Task statement =>
Reproduction of part of the material below, pictures omitted: copy exactly, and only, the lines starting with the one with "camera: 135 degrees right, 5 degrees down" and going on through the one with "(374, 260) = (370, 230): yellow phone -> none".

Given data =>

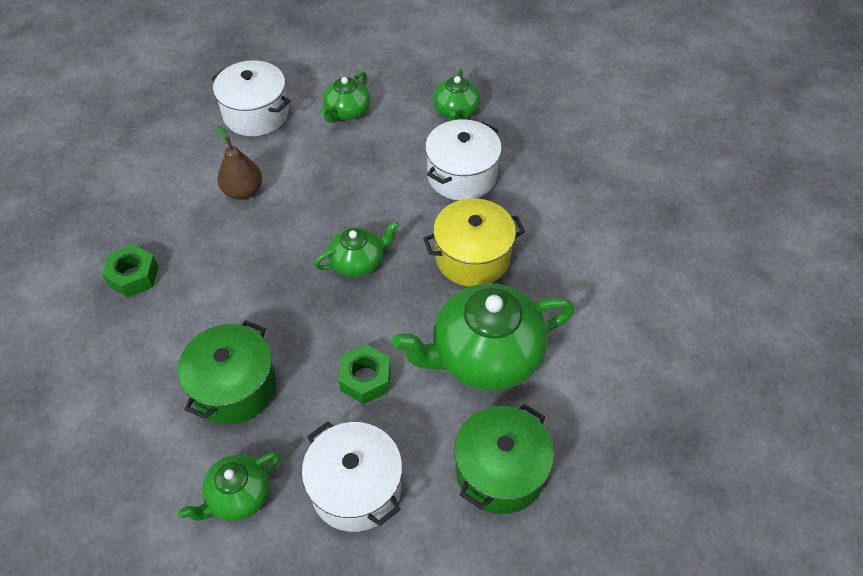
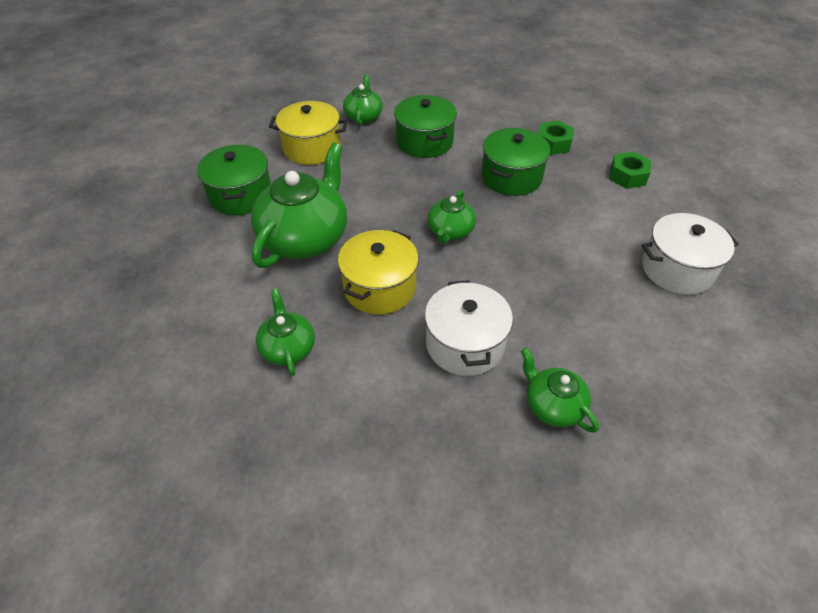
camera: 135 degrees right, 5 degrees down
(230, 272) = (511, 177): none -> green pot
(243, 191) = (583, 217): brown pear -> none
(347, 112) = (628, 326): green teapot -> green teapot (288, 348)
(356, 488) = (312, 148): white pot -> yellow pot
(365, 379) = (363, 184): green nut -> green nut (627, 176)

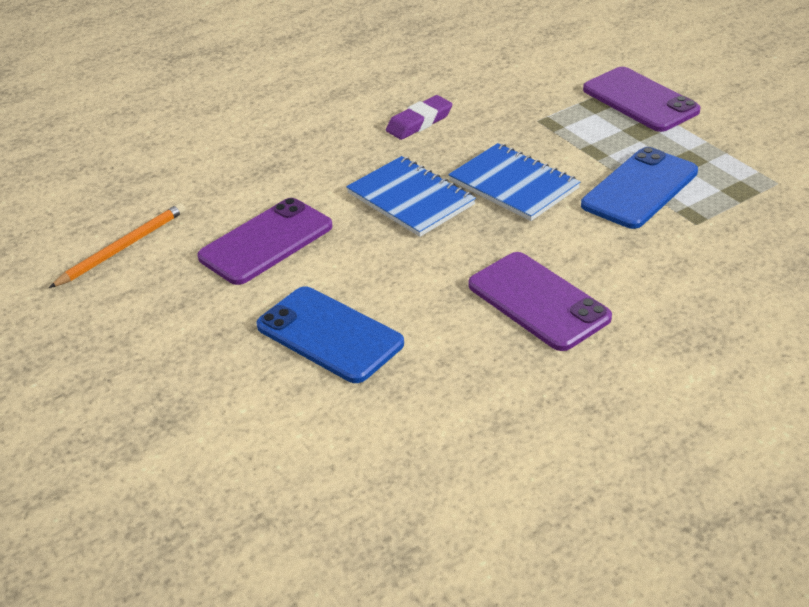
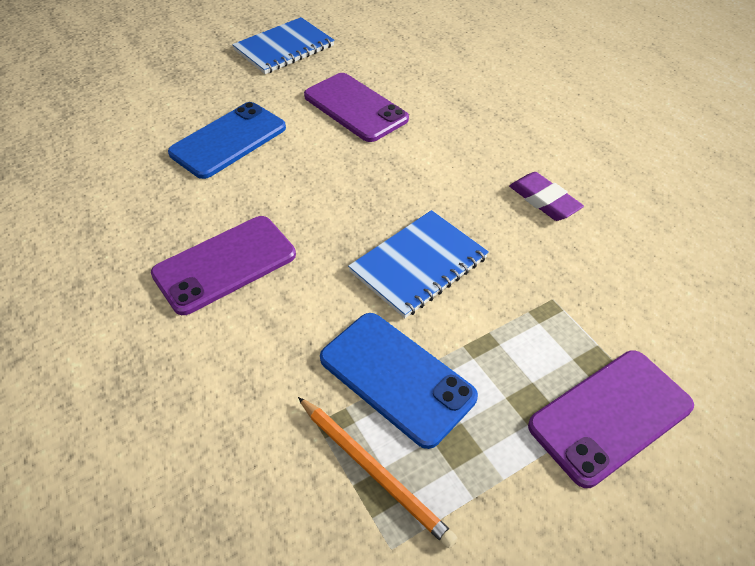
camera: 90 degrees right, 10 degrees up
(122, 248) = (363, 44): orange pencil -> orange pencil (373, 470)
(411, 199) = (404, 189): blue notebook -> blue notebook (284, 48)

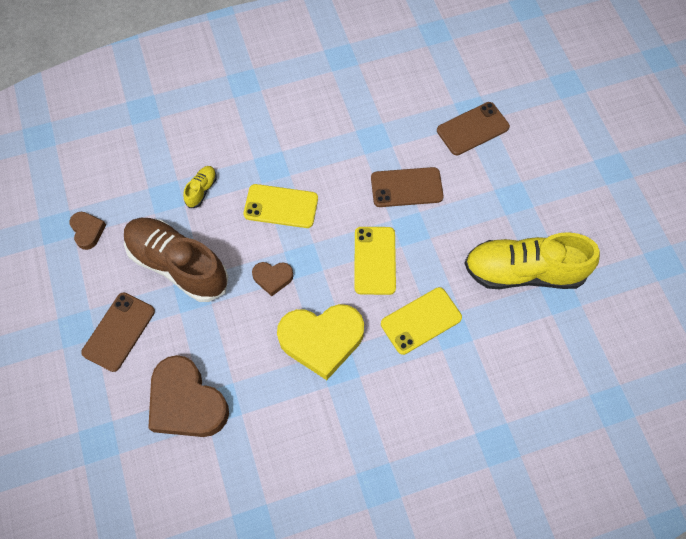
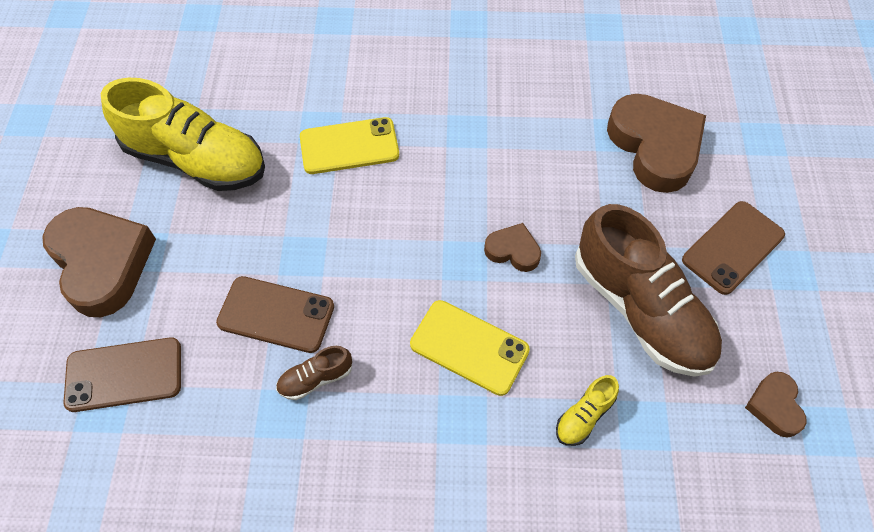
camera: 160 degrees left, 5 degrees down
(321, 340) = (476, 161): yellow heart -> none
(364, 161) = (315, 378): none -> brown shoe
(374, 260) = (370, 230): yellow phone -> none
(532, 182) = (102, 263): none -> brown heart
...
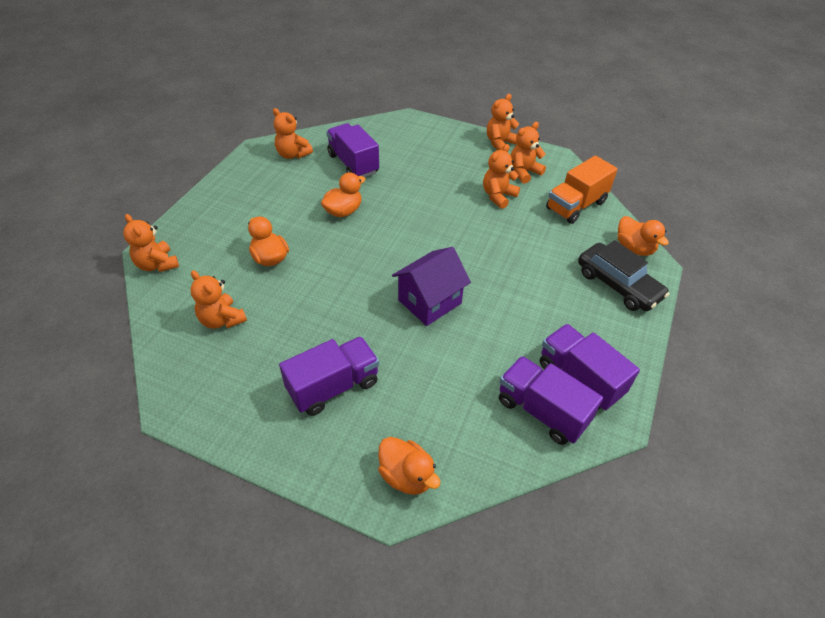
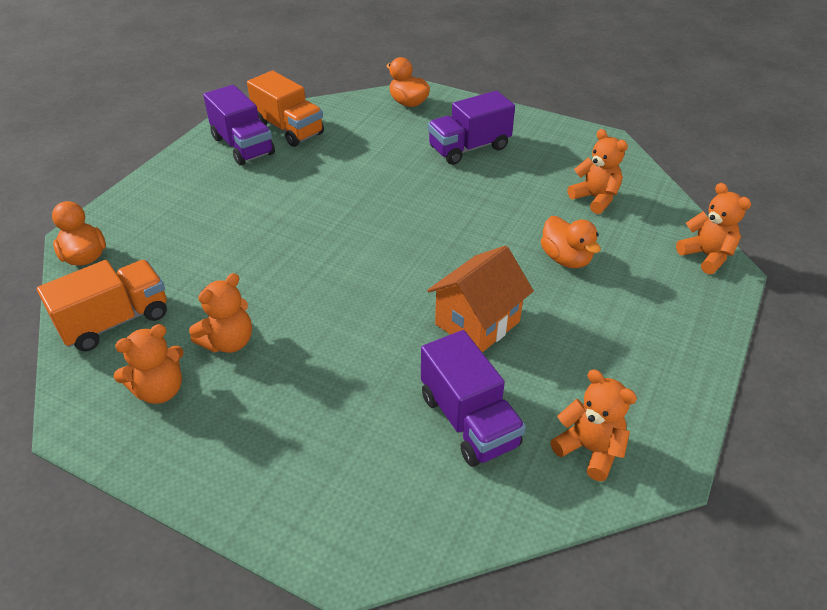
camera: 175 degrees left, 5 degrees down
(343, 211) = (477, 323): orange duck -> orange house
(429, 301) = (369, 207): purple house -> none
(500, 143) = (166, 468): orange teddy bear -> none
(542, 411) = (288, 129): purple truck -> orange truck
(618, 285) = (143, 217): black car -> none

Solution to the problem =>
camera: 135 degrees right, 5 degrees down
(230, 272) = (511, 177): none -> green pot
(243, 191) = (583, 217): brown pear -> none
(347, 112) = (628, 326): green teapot -> green teapot (288, 348)
(356, 488) = (312, 148): white pot -> yellow pot
(365, 379) = (363, 184): green nut -> green nut (627, 176)

camera: 90 degrees right, 10 degrees up
(122, 248) = (363, 44): orange pencil -> orange pencil (373, 470)
(411, 199) = (404, 189): blue notebook -> blue notebook (284, 48)

camera: 160 degrees left, 5 degrees down
(321, 340) = (476, 161): yellow heart -> none
(364, 161) = (315, 378): none -> brown shoe
(374, 260) = (370, 230): yellow phone -> none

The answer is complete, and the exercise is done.